## What to do
In the listing that follows, how many lines contain "soap"? Give the number only.

## Data below
++++

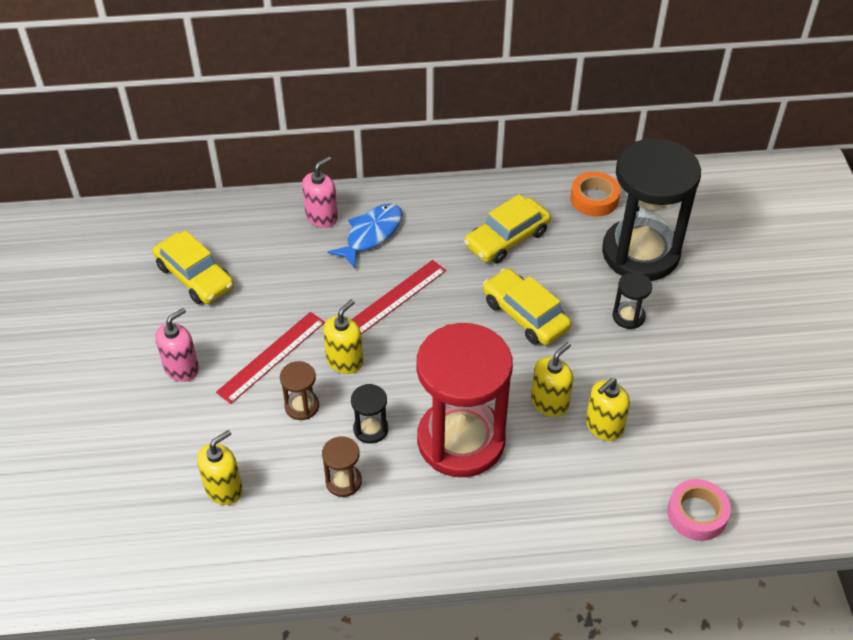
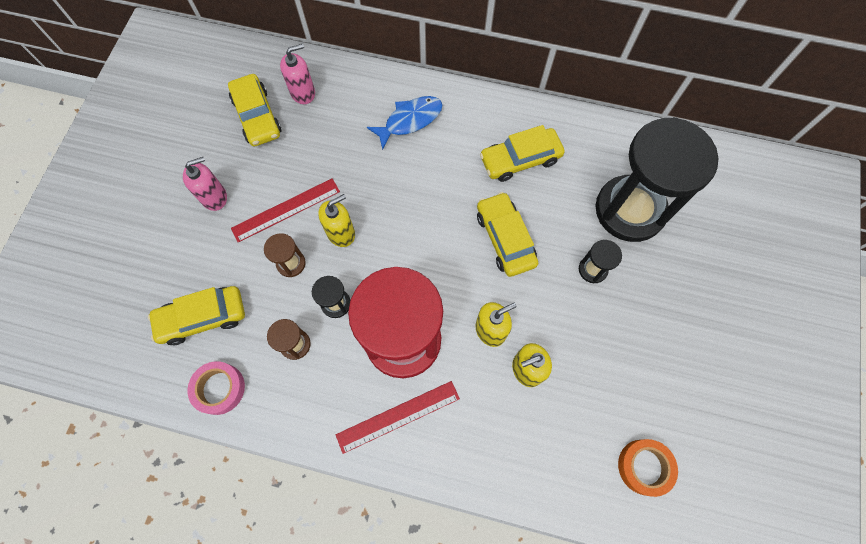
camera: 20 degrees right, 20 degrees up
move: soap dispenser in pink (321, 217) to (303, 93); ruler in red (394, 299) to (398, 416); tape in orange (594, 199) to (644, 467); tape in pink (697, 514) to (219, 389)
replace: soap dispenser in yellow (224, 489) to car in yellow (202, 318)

++++

## Problem solution
2